▶ **Problem description**: List each line of the data that holds the string "tree", please.

Object change descriptions:
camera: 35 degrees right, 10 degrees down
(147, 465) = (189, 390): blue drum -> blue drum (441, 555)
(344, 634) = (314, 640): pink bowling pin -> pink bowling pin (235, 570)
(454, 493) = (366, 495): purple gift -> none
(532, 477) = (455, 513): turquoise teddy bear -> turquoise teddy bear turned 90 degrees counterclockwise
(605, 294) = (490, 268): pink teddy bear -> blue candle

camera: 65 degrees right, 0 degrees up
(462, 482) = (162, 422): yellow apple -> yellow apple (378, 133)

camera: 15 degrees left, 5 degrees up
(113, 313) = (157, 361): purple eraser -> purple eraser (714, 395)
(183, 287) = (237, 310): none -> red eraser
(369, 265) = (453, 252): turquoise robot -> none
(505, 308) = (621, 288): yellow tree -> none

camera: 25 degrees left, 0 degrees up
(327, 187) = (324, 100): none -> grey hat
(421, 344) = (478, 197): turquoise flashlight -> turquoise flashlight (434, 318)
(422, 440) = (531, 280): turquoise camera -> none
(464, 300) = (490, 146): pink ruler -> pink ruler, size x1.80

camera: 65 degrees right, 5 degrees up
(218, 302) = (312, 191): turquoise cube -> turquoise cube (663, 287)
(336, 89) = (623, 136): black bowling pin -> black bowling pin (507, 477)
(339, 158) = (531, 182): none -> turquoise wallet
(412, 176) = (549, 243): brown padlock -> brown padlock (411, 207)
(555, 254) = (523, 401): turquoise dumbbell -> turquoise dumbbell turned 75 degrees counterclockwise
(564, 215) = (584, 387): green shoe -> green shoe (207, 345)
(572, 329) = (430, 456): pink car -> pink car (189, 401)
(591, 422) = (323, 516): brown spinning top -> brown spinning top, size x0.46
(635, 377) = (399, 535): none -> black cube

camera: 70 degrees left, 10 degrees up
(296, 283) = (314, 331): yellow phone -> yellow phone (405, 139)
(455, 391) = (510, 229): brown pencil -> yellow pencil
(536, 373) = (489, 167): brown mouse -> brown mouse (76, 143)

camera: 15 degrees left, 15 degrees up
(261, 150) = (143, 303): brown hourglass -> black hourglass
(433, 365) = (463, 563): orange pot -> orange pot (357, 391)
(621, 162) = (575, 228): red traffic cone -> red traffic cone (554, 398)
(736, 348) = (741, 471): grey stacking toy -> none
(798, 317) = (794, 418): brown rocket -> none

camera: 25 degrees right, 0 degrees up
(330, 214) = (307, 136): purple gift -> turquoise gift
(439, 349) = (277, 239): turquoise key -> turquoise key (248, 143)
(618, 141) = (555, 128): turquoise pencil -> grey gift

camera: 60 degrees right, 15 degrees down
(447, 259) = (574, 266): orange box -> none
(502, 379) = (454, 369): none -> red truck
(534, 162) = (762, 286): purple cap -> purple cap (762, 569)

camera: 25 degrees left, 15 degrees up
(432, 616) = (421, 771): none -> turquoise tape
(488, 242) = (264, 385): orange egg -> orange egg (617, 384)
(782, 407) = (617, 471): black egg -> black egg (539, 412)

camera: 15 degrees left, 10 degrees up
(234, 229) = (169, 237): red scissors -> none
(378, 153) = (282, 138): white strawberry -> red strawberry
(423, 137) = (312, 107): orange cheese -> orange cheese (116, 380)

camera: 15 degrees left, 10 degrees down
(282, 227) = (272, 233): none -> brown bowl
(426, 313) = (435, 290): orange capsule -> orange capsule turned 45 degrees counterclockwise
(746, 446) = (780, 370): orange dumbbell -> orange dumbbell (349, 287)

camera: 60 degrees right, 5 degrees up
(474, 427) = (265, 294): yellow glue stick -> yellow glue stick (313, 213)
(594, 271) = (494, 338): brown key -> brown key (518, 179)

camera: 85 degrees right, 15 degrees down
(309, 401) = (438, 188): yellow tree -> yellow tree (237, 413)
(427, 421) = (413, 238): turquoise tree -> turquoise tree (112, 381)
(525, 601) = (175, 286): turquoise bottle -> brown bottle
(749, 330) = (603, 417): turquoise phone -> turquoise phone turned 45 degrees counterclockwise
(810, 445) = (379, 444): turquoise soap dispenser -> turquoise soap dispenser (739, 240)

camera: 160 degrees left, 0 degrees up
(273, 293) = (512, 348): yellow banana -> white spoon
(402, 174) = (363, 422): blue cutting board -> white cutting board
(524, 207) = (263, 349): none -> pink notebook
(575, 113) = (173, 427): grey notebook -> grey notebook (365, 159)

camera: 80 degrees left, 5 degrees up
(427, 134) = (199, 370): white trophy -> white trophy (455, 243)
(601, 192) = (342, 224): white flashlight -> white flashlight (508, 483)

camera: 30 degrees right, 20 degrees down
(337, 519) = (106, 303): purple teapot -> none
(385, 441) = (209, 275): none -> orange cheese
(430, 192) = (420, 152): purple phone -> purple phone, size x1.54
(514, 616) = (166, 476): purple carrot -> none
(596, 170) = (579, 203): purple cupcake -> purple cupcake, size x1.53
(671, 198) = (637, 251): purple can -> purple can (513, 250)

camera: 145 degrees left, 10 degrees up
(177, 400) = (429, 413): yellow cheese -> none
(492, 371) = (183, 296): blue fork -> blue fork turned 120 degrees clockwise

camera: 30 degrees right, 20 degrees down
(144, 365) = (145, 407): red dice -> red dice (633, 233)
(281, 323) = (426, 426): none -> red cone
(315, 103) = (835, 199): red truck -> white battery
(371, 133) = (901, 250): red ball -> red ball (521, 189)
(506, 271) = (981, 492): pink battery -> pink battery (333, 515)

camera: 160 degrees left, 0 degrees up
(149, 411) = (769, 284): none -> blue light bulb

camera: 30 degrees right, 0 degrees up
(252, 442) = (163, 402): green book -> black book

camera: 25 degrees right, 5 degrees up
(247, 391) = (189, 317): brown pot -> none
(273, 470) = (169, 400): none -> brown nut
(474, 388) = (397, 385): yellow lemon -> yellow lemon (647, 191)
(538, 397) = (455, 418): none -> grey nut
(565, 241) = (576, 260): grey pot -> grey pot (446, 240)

▶ **Response to this task**:
(505, 308) = (621, 288): yellow tree -> none
(309, 401) = (438, 188): yellow tree -> yellow tree (237, 413)
(427, 421) = (413, 238): turquoise tree -> turquoise tree (112, 381)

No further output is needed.